• _WHAT YOU ARE ASKED TO DO_
Please print exactly the lines running from the one that contains "(426, 429) = (726, 369): purple" to the end of the data, with both lines included.

• _Scene change data_
============
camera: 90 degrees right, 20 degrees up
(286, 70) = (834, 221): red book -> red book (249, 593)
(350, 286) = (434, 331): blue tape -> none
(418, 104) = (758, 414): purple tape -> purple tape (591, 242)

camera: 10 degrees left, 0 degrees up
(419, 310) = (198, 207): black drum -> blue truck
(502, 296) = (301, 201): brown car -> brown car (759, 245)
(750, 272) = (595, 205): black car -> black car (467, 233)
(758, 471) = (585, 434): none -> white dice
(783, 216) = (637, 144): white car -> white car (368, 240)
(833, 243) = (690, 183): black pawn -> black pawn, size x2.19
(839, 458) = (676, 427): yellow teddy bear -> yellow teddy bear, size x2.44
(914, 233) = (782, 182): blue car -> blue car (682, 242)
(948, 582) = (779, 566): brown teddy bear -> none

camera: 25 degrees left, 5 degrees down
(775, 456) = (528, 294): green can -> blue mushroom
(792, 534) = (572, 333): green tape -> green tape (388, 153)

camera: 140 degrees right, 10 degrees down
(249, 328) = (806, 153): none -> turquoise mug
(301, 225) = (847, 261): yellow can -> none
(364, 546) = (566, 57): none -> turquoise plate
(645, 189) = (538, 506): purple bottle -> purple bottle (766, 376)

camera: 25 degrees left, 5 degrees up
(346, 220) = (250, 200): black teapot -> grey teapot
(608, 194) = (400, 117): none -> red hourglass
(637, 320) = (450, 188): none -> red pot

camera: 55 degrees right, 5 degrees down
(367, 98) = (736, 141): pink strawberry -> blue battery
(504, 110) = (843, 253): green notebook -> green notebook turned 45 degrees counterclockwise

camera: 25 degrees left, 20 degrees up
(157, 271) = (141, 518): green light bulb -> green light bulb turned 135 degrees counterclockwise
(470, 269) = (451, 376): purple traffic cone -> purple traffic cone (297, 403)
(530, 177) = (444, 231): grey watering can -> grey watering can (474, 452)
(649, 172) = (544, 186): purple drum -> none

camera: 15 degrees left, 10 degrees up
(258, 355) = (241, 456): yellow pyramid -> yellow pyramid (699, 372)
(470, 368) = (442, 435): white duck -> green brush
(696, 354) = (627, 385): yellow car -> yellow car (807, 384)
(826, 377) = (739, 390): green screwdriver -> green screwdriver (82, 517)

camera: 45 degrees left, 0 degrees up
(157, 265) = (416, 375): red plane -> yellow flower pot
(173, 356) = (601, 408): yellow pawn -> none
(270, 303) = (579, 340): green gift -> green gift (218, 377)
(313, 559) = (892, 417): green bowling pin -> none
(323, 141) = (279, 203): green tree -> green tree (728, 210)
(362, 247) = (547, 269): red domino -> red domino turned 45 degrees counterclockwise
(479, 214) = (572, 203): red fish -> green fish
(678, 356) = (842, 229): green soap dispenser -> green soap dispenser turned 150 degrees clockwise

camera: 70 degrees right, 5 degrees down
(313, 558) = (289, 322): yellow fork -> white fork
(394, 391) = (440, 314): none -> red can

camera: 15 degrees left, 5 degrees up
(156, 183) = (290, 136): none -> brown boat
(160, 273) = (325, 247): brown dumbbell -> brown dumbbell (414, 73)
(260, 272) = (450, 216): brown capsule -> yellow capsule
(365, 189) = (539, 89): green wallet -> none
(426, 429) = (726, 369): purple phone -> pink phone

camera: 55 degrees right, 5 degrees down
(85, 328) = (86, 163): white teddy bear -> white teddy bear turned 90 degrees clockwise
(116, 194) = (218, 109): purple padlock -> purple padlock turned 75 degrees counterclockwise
============
• _ANSWER BOX_
(426, 429) = (726, 369): purple phone -> pink phone

camera: 55 degrees right, 5 degrees down
(85, 328) = (86, 163): white teddy bear -> white teddy bear turned 90 degrees clockwise
(116, 194) = (218, 109): purple padlock -> purple padlock turned 75 degrees counterclockwise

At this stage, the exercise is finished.